### [Requirement]
Find every line in the records below that contains the word "degrees", and copy each such line.

### [Source data]
──────────
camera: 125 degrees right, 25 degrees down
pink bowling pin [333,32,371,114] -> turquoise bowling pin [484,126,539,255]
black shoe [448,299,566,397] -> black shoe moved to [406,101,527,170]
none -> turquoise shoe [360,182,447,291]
──────────
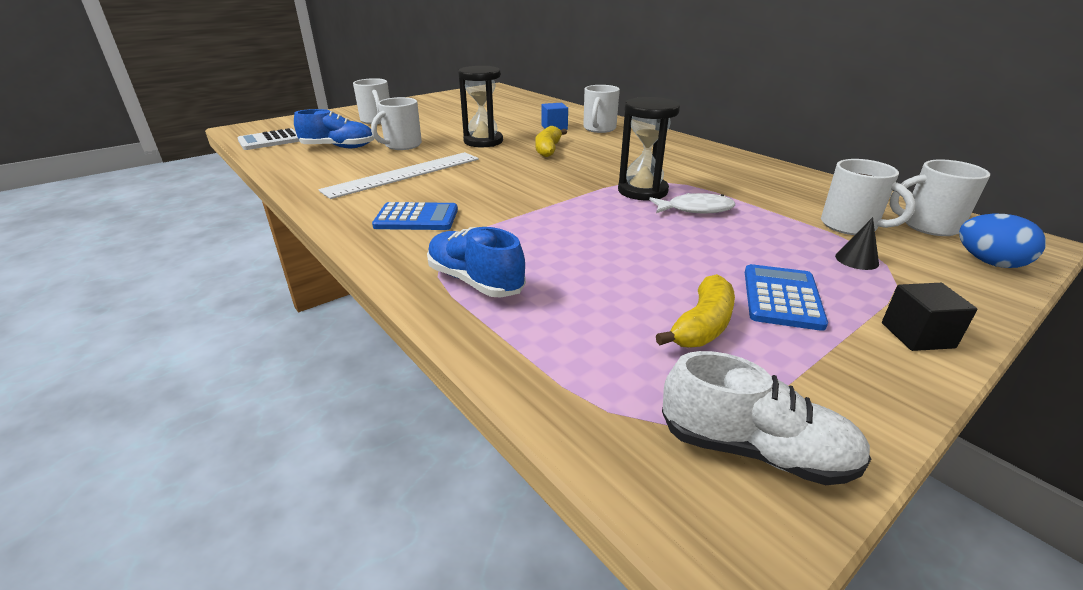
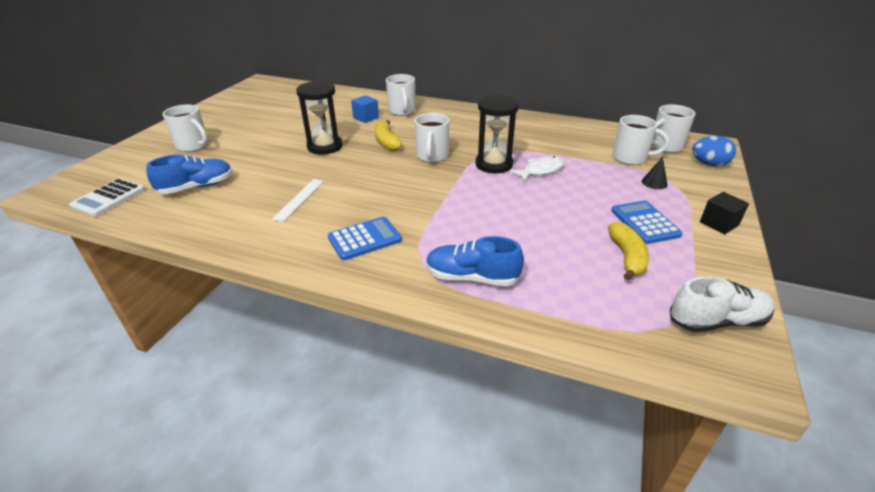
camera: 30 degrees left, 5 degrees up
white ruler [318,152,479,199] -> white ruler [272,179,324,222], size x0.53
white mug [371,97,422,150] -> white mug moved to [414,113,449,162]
──────────
### [Answer to this task]
camera: 125 degrees right, 25 degrees down
camera: 30 degrees left, 5 degrees up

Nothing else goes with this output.